**Work instruction:** All of the data below should come back exactly as written, minus its images.

*** Material shown

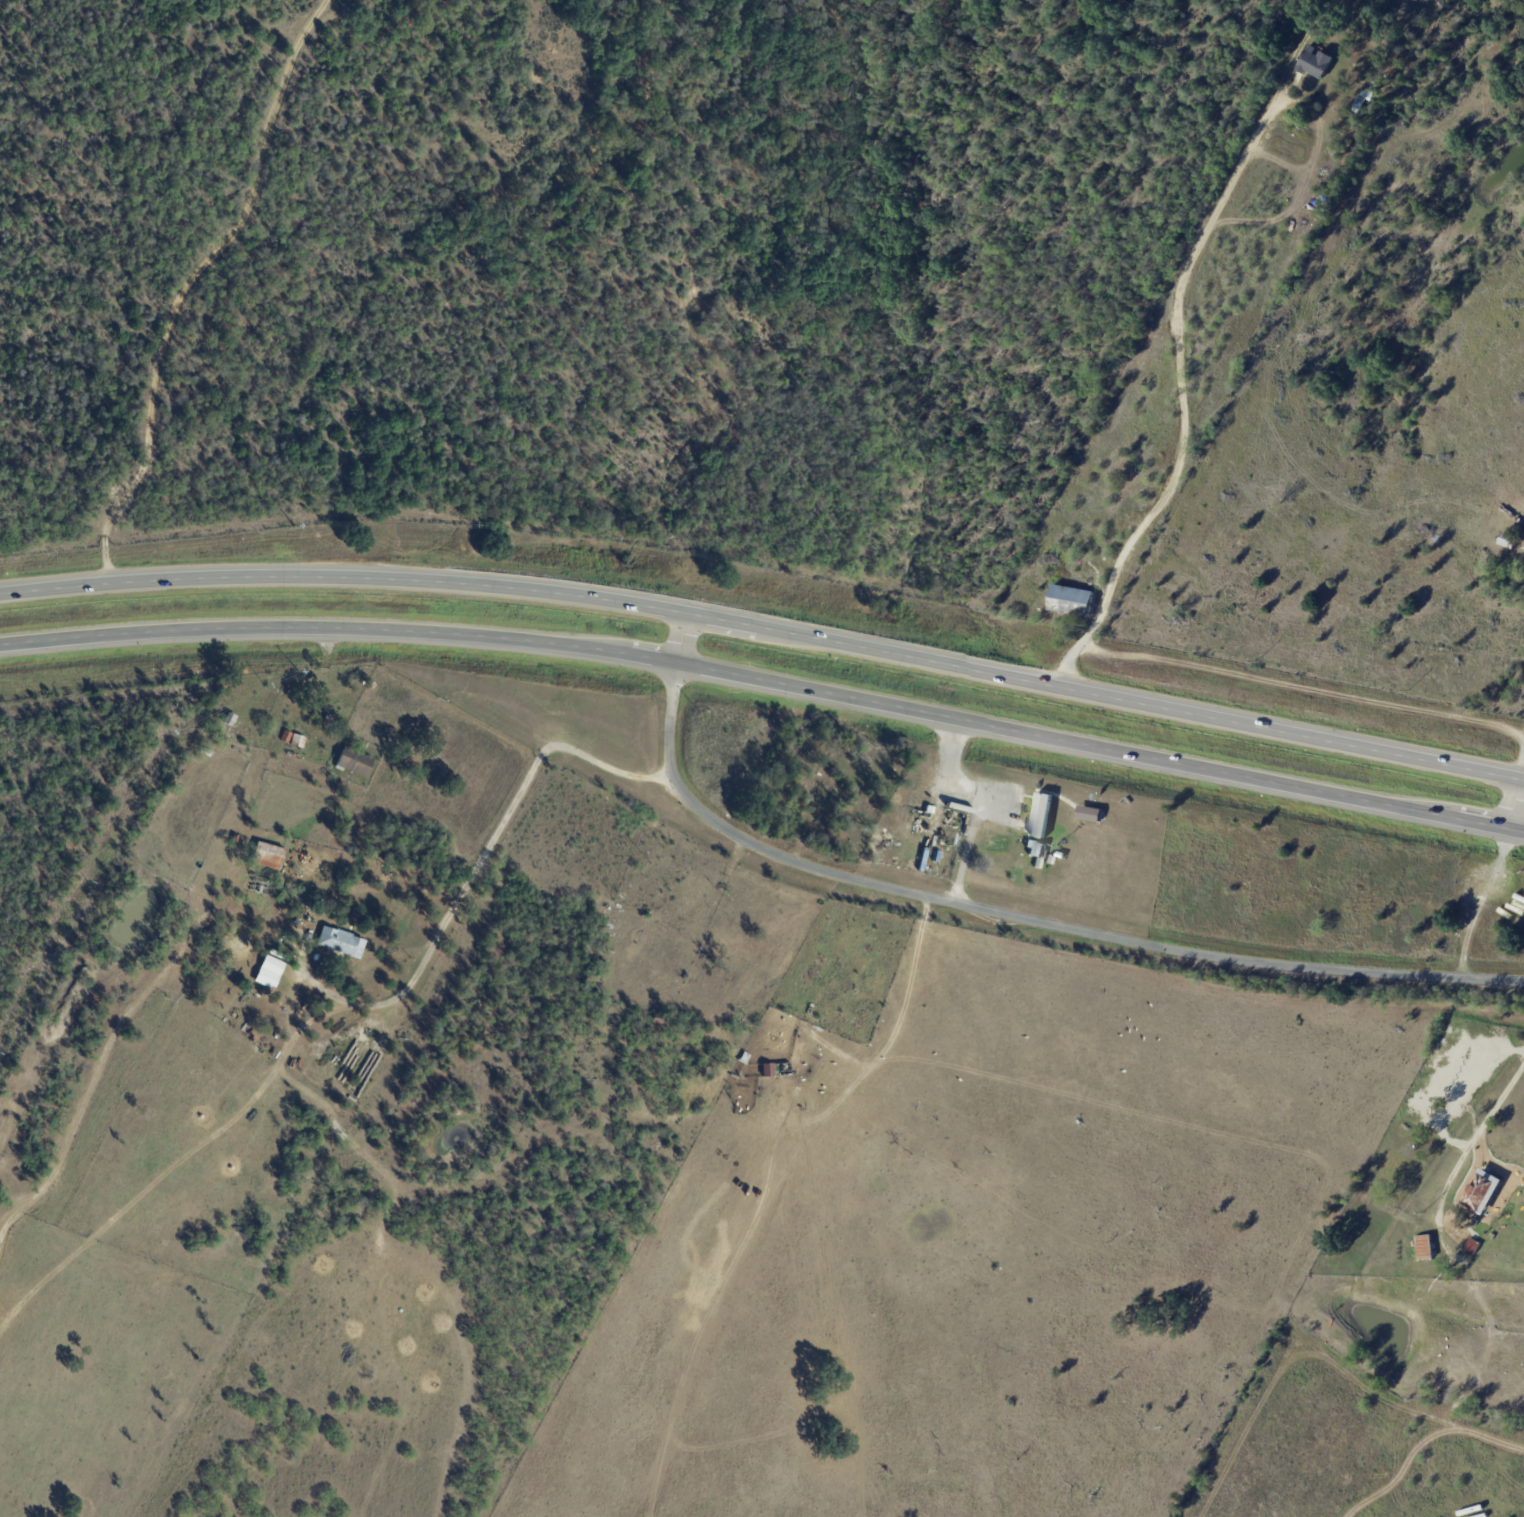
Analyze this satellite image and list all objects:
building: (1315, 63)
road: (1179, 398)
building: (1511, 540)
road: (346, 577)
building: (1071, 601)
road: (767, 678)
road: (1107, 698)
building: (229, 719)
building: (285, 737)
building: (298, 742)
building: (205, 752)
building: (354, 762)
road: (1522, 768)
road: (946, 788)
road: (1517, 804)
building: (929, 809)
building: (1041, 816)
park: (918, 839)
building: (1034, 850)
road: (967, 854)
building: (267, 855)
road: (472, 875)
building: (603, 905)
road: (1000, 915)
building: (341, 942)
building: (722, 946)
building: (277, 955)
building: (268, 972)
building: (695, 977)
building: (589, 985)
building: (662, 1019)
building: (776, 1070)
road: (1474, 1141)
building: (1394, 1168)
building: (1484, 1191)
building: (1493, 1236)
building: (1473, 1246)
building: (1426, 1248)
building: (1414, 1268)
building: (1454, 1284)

******

**Written answer:**
Analyze this satellite image and list all objects:
building: (1315, 63)
road: (1179, 398)
building: (1511, 540)
road: (346, 577)
building: (1071, 601)
road: (767, 678)
road: (1107, 698)
building: (229, 719)
building: (285, 737)
building: (298, 742)
building: (205, 752)
building: (354, 762)
road: (1522, 768)
road: (946, 788)
road: (1517, 804)
building: (929, 809)
building: (1041, 816)
park: (918, 839)
building: (1034, 850)
road: (967, 854)
building: (267, 855)
road: (472, 875)
building: (603, 905)
road: (1000, 915)
building: (341, 942)
building: (722, 946)
building: (277, 955)
building: (268, 972)
building: (695, 977)
building: (589, 985)
building: (662, 1019)
building: (776, 1070)
road: (1474, 1141)
building: (1394, 1168)
building: (1484, 1191)
building: (1493, 1236)
building: (1473, 1246)
building: (1426, 1248)
building: (1414, 1268)
building: (1454, 1284)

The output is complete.